[Object tracking records]
━━━━━━━━━━

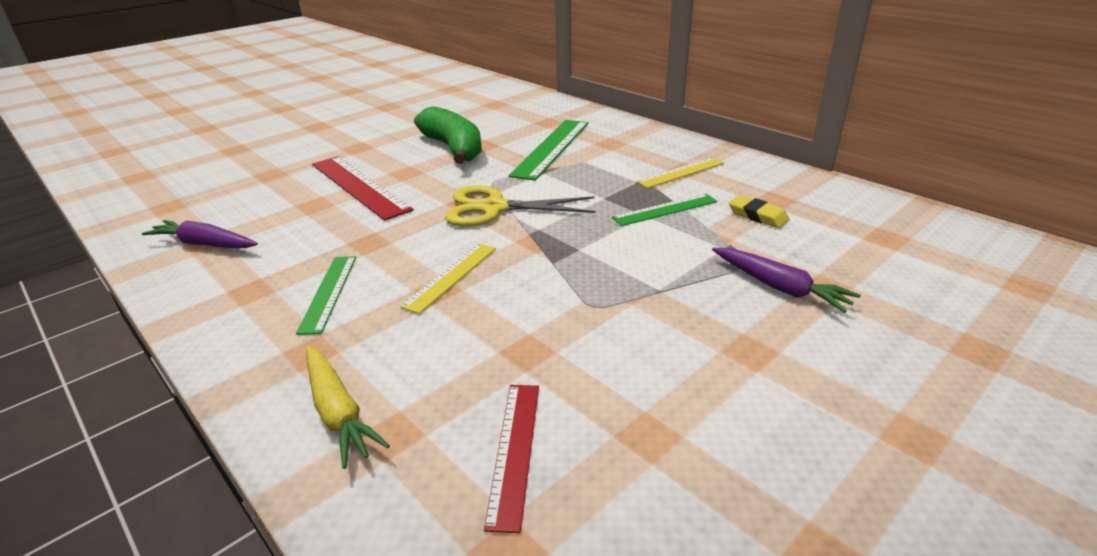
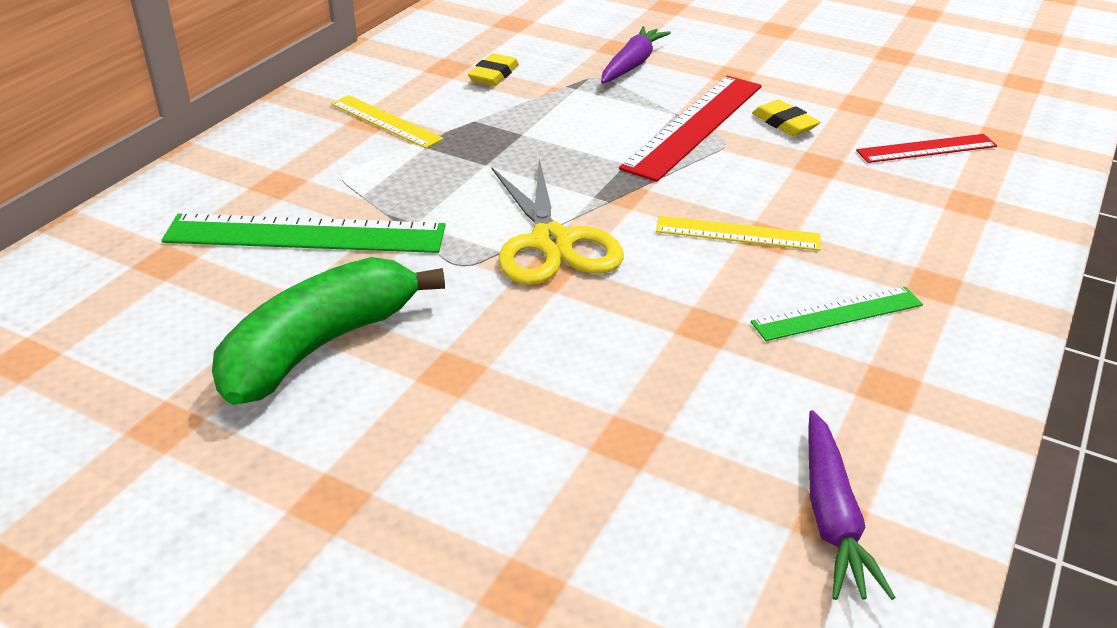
camera: 110 degrees left, 5 degrees up
(338, 412) = (980, 236): yellow carrot -> none
(359, 186) = (531, 412): red ruler -> red ruler (694, 125)
(618, 354) = (784, 123): none -> yellow eraser
(665, 209) = (501, 123): green ruler -> none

━━━━━━━━━━

» **Activity**
Please output all the data exactly as given, with the pictures omitted.

» **Task response**
camera: 110 degrees left, 5 degrees up
(338, 412) = (980, 236): yellow carrot -> none
(359, 186) = (531, 412): red ruler -> red ruler (694, 125)
(618, 354) = (784, 123): none -> yellow eraser
(665, 209) = (501, 123): green ruler -> none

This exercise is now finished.